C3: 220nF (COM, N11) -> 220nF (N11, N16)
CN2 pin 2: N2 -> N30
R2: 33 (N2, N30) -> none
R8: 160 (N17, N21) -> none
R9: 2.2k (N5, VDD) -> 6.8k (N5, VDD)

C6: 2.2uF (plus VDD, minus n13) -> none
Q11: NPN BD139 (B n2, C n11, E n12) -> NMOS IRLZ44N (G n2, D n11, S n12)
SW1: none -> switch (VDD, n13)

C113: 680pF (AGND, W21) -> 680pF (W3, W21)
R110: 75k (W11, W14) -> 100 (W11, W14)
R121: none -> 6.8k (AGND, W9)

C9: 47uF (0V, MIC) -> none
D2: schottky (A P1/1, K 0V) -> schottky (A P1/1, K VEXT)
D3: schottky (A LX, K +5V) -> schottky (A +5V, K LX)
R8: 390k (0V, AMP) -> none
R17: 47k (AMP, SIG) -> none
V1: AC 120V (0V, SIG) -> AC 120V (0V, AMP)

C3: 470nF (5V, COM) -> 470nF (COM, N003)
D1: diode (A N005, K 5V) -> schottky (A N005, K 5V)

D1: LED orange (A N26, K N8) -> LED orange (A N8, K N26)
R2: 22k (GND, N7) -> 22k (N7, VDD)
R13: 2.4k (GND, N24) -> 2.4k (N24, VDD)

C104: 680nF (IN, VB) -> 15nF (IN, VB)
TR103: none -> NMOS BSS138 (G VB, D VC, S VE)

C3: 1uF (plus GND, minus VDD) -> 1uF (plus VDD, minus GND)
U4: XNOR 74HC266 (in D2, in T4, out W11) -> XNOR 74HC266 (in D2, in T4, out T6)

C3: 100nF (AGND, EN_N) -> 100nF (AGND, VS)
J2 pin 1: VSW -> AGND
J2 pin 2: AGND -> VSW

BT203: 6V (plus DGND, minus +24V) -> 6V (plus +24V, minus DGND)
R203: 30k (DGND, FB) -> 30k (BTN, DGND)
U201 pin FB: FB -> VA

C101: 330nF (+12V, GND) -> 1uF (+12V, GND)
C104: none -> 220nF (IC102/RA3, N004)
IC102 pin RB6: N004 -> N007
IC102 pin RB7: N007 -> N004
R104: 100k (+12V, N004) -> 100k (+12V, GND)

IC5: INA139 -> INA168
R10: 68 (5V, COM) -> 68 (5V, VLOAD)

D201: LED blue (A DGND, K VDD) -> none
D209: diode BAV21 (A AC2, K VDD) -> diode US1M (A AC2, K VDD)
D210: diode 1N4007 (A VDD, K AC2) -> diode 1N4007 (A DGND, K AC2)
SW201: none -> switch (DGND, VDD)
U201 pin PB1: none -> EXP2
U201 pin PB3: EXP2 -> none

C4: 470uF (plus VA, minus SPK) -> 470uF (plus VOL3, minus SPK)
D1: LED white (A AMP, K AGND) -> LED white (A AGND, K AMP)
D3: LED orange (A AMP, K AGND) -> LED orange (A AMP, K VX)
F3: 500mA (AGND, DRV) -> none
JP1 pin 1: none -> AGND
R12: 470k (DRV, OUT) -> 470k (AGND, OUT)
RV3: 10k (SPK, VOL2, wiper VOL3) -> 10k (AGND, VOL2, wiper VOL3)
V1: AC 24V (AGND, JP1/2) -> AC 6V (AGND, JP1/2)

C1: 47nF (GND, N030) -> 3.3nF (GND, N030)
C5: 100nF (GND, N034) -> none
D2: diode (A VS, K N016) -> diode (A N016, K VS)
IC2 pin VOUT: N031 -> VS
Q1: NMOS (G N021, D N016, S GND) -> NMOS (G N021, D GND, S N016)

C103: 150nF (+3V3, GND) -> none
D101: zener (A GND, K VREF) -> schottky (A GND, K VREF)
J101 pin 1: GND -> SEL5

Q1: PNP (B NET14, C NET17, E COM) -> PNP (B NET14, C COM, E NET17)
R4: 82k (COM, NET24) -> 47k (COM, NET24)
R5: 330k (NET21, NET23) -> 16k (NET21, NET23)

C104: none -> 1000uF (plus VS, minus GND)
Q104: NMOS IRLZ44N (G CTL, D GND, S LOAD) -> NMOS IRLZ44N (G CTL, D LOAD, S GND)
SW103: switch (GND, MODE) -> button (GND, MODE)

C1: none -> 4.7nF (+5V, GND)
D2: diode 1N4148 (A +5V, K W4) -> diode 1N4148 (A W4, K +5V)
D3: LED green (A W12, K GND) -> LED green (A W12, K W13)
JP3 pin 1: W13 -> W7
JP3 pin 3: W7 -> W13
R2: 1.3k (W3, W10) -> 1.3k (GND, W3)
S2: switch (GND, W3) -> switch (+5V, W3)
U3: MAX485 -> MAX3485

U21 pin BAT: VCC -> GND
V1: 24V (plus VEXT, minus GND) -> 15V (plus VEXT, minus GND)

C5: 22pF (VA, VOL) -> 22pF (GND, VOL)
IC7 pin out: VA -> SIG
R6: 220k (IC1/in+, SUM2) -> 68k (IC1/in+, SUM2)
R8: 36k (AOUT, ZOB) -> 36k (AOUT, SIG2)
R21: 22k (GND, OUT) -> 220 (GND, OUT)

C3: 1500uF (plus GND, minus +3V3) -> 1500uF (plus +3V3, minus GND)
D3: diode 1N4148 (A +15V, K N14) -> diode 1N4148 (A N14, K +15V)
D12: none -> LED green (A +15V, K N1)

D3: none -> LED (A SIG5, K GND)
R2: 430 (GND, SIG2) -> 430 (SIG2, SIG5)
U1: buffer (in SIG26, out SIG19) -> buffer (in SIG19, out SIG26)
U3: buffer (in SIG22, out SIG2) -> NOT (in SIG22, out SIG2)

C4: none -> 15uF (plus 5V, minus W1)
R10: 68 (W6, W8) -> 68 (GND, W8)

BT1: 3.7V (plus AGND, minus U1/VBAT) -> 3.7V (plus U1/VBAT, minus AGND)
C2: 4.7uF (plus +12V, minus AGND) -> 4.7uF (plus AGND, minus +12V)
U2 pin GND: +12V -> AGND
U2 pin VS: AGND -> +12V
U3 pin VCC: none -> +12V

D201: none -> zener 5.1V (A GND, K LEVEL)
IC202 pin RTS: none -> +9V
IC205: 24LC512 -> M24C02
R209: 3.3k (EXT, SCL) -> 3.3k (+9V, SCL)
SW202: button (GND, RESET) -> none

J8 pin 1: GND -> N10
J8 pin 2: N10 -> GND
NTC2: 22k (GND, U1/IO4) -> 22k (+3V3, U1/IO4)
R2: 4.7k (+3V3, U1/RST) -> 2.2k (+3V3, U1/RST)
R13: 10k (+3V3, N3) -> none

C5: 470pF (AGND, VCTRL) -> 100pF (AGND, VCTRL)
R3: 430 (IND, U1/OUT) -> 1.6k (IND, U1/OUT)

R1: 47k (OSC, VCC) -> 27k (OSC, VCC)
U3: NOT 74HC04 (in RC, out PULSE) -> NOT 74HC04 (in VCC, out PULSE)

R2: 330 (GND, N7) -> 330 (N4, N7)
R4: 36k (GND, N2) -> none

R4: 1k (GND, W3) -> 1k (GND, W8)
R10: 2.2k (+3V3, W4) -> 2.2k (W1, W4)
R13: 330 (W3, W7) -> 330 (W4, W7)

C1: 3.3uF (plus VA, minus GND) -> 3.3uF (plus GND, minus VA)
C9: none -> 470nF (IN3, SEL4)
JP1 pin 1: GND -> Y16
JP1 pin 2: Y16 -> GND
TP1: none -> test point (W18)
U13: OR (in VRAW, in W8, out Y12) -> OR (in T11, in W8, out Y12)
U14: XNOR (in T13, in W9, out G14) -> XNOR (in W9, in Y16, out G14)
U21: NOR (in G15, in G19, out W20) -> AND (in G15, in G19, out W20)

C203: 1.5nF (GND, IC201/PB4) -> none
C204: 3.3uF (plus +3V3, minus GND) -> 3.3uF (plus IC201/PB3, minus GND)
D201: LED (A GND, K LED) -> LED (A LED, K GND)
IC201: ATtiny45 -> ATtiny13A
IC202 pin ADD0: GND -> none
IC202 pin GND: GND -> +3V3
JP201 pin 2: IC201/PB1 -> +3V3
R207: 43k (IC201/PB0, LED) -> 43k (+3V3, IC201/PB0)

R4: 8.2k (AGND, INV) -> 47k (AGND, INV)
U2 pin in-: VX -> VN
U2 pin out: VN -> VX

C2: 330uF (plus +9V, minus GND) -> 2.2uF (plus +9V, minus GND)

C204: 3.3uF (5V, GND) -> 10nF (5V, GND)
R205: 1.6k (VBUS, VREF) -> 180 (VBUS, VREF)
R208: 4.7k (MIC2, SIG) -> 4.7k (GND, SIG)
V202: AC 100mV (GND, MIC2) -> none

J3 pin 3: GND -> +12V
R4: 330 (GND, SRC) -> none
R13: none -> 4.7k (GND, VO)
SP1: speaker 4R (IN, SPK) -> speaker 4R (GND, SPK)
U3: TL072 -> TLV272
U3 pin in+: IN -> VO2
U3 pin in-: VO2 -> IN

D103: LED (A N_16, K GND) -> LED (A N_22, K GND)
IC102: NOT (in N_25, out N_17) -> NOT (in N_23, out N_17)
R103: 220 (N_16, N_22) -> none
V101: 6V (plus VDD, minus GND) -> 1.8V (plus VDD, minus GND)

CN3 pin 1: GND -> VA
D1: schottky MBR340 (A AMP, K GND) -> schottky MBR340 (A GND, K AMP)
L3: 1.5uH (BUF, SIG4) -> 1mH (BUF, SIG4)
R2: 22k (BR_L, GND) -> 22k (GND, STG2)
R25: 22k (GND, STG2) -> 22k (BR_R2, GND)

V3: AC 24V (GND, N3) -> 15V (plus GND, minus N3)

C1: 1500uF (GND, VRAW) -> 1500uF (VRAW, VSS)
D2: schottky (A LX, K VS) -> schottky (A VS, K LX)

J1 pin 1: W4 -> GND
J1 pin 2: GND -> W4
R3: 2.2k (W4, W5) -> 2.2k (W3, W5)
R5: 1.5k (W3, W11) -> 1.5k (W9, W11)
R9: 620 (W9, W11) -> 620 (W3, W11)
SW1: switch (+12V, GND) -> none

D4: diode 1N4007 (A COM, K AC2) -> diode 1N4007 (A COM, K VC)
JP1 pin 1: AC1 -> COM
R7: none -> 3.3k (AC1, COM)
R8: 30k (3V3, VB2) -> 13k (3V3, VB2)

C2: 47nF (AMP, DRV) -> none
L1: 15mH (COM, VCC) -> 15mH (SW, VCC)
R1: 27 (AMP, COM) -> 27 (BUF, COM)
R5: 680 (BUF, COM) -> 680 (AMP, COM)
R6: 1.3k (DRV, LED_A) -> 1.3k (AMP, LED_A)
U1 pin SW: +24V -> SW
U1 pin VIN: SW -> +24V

□ □ □ □ □ □ □

◆ **WHAT IS REQUIRED**:
Could you set down, word for word, only the lines above from the line with "R2: 430 (GND, SIG2) -> 430 (SIG2, SIG5)" to the line with "R10: 68 (W6, W8) -> 68 (GND, W8)", including both?

◆ **ANSWER TO THIS EXERCISE**:
R2: 430 (GND, SIG2) -> 430 (SIG2, SIG5)
U1: buffer (in SIG26, out SIG19) -> buffer (in SIG19, out SIG26)
U3: buffer (in SIG22, out SIG2) -> NOT (in SIG22, out SIG2)

C4: none -> 15uF (plus 5V, minus W1)
R10: 68 (W6, W8) -> 68 (GND, W8)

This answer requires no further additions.